ACTIVITY: Keep the pictures out, please, and set down every record exactly.

[Records drawn from a dataset]
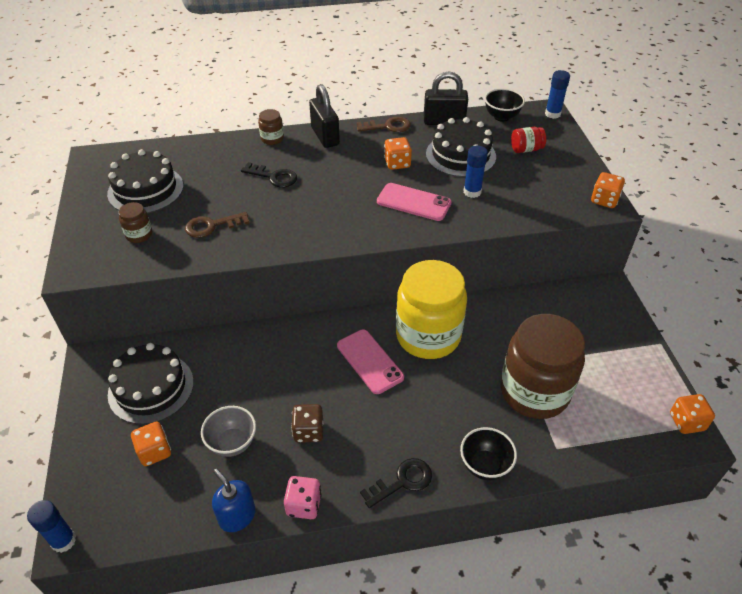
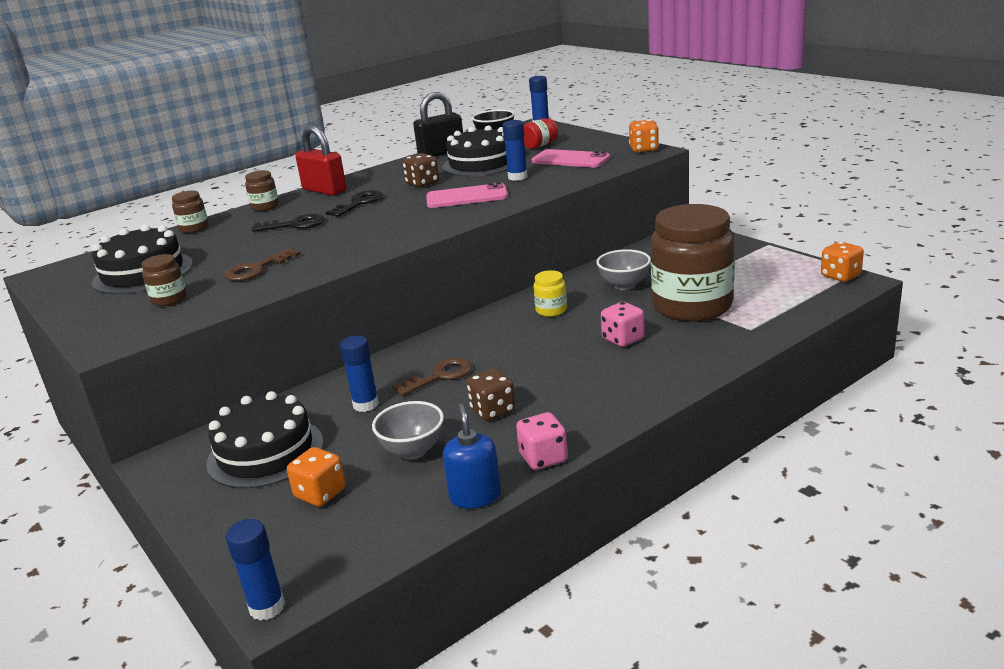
camera: 25 degrees left, 20 degrees down
blue soap dispenser [212,469,256,532] -> blue soap dispenser turned 60 degrees clockwise [443,404,501,509]
black padlock [309,84,340,148] -> red padlock [295,125,347,196]
pink phone [337,329,404,394] -> pink phone moved to [532,149,610,167]
brown key [357,117,411,132] -> brown key moved to [392,358,472,397]
black key [360,458,432,508] -> black key moved to [326,190,383,217]
orange dice [384,137,412,170] -> brown dice [402,153,439,188]
yellow jar [396,260,467,359] -> yellow jar [533,270,567,317], size x0.41
black bowl [460,427,517,480] -> none
none -> brown jar [172,191,209,233]
none -> blue glue stick [340,335,379,412]
none -> grey bowl [596,249,651,290]
none -> pink dice [601,302,645,347]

WRITTEN RESPONSE:
camera: 25 degrees left, 20 degrees down
blue soap dispenser [212,469,256,532] -> blue soap dispenser turned 60 degrees clockwise [443,404,501,509]
black padlock [309,84,340,148] -> red padlock [295,125,347,196]
pink phone [337,329,404,394] -> pink phone moved to [532,149,610,167]
brown key [357,117,411,132] -> brown key moved to [392,358,472,397]
black key [360,458,432,508] -> black key moved to [326,190,383,217]
orange dice [384,137,412,170] -> brown dice [402,153,439,188]
yellow jar [396,260,467,359] -> yellow jar [533,270,567,317], size x0.41
black bowl [460,427,517,480] -> none
none -> brown jar [172,191,209,233]
none -> blue glue stick [340,335,379,412]
none -> grey bowl [596,249,651,290]
none -> pink dice [601,302,645,347]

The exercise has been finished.